- Task brief -
Only the tail of the listing is wanted: the line containing "none -> black tile A4 level 1" and all after it, repeated exactly, pictures omitted.

- Task data -
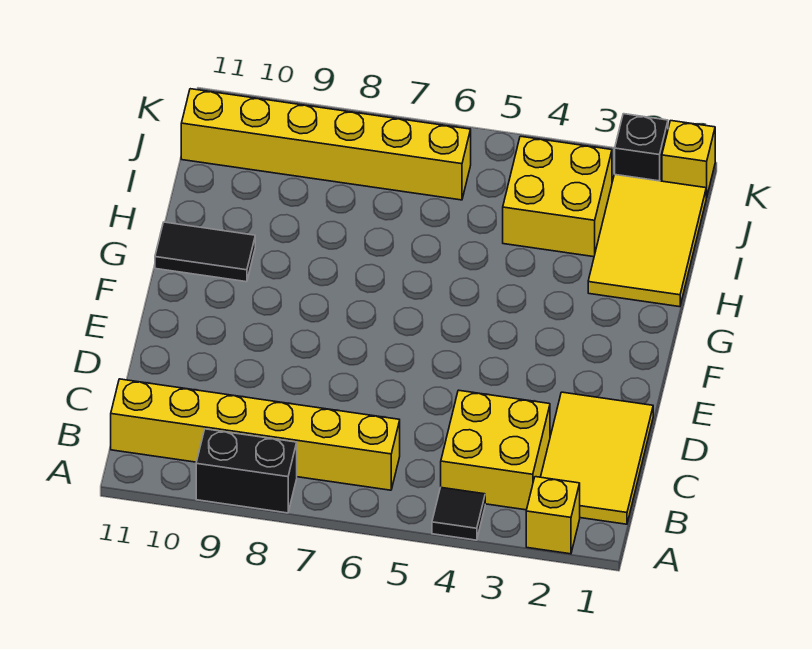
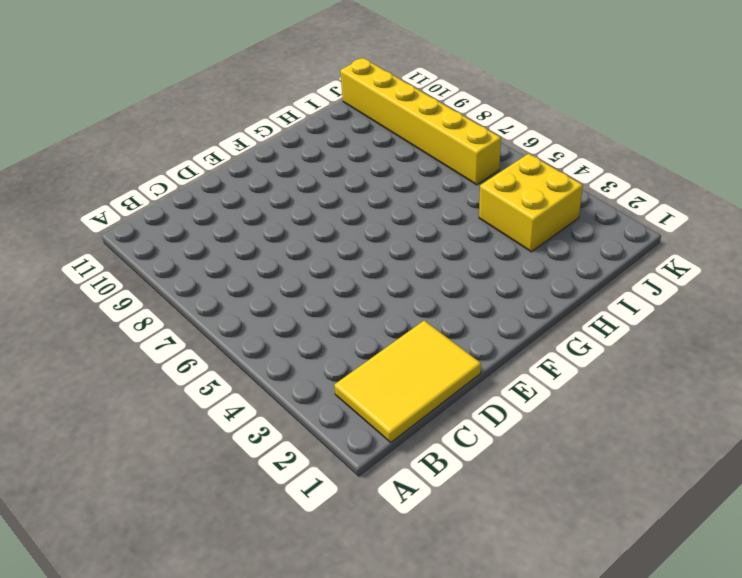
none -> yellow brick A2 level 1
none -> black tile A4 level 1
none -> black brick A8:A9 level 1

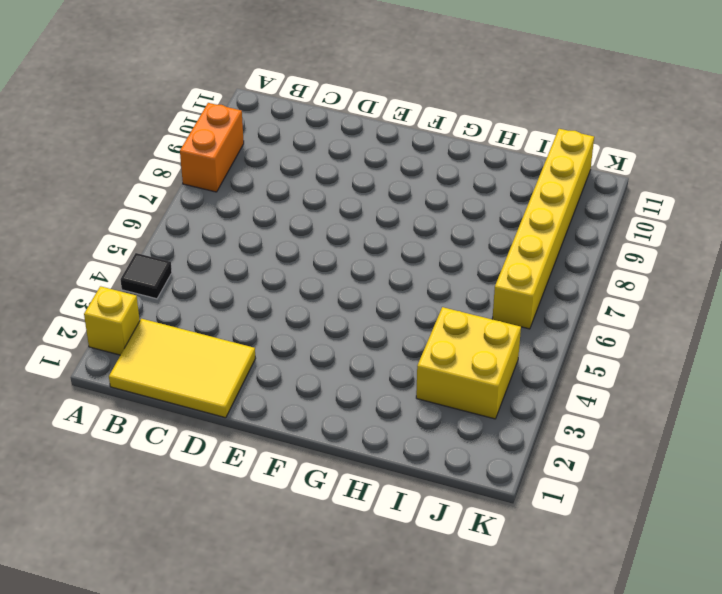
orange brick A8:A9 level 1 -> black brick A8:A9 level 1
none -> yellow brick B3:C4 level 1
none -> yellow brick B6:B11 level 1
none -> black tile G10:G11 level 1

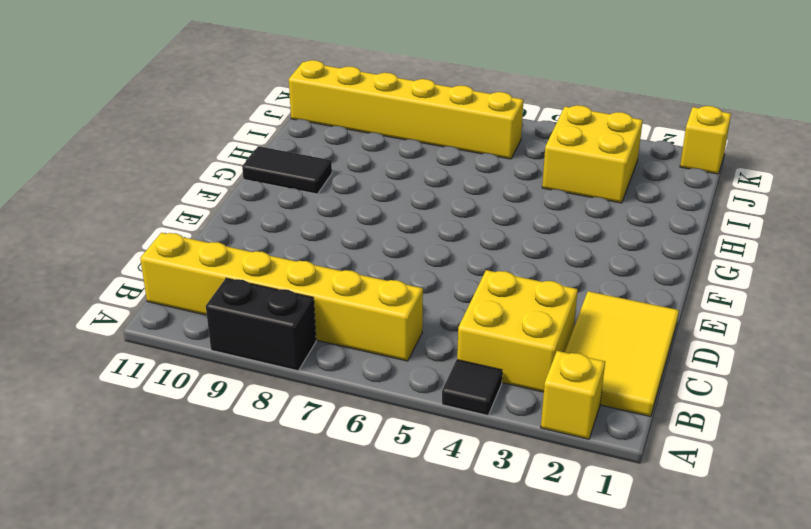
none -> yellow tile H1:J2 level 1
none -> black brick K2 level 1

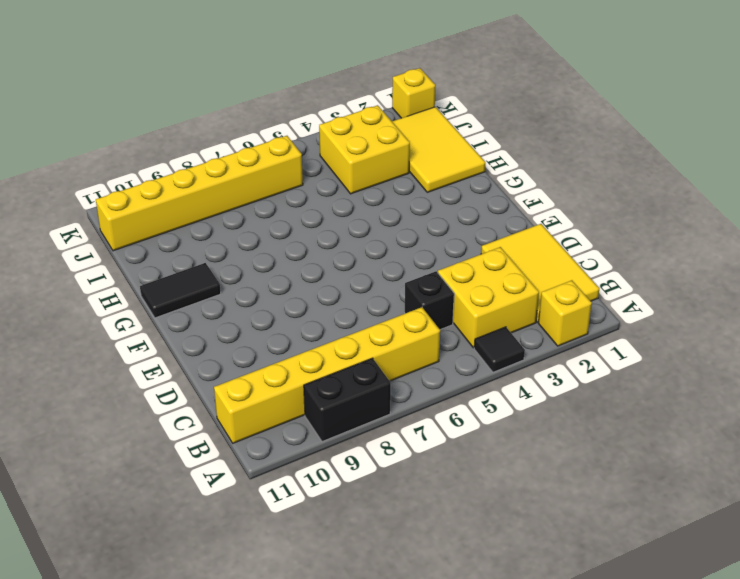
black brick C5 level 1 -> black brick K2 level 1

- Response to this task -
none -> black tile A4 level 1
none -> black brick A8:A9 level 1

orange brick A8:A9 level 1 -> black brick A8:A9 level 1
none -> yellow brick B3:C4 level 1
none -> yellow brick B6:B11 level 1
none -> black tile G10:G11 level 1

none -> yellow tile H1:J2 level 1
none -> black brick K2 level 1

black brick C5 level 1 -> black brick K2 level 1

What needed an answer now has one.